Task goal: Everything from the line containing "black key: 2 -> 0" through the line containing "pink heart: 9 -> 10" should be repeated exactly, and nothing else from the data.

Task inputs:
***

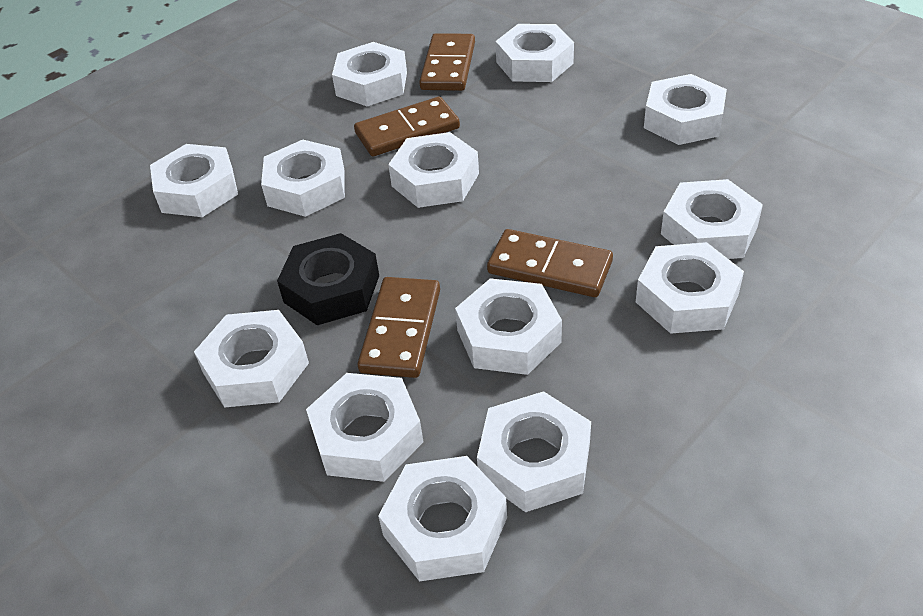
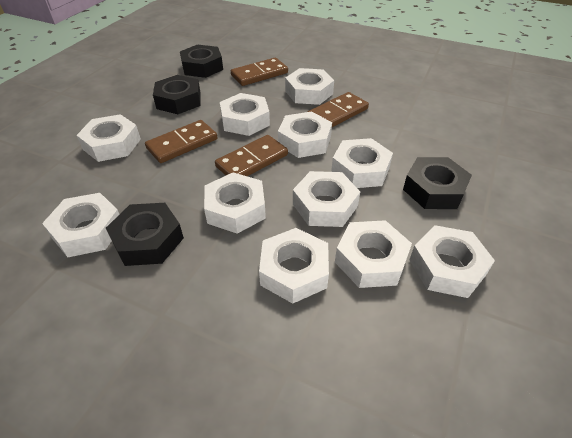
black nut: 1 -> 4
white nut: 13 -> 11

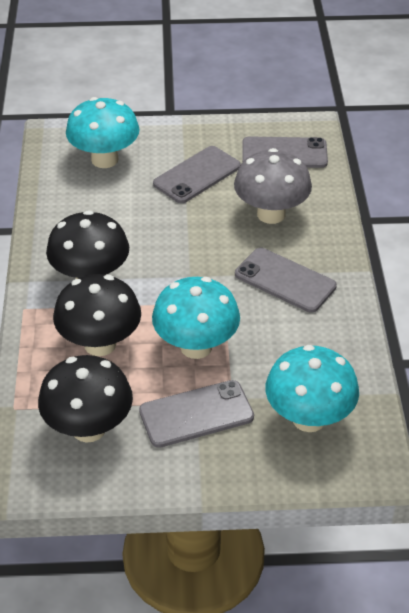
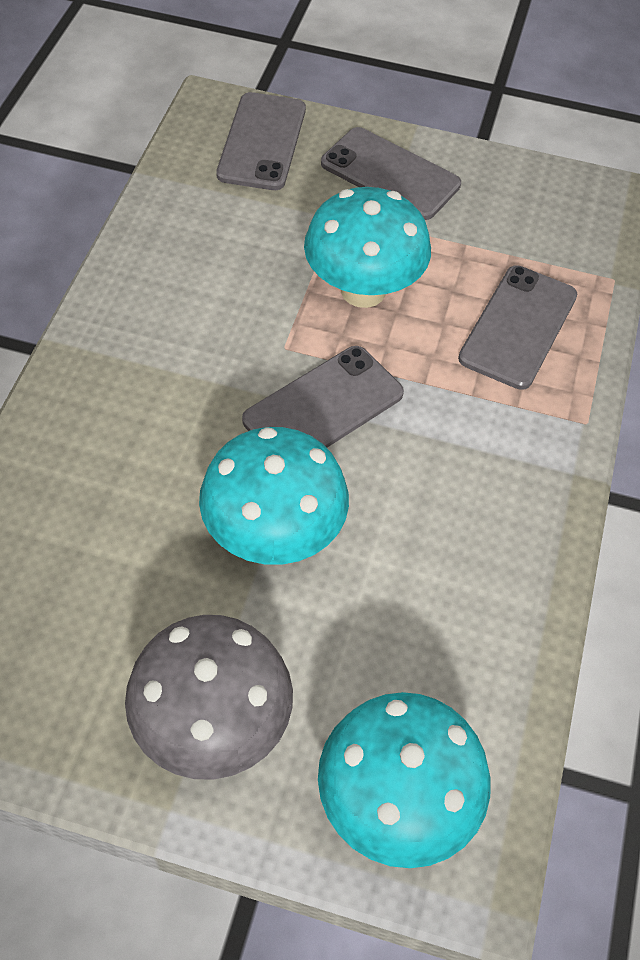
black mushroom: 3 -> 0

***

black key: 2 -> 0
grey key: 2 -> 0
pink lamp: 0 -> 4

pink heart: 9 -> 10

***

Your solution:
black key: 2 -> 0
grey key: 2 -> 0
pink lamp: 0 -> 4

pink heart: 9 -> 10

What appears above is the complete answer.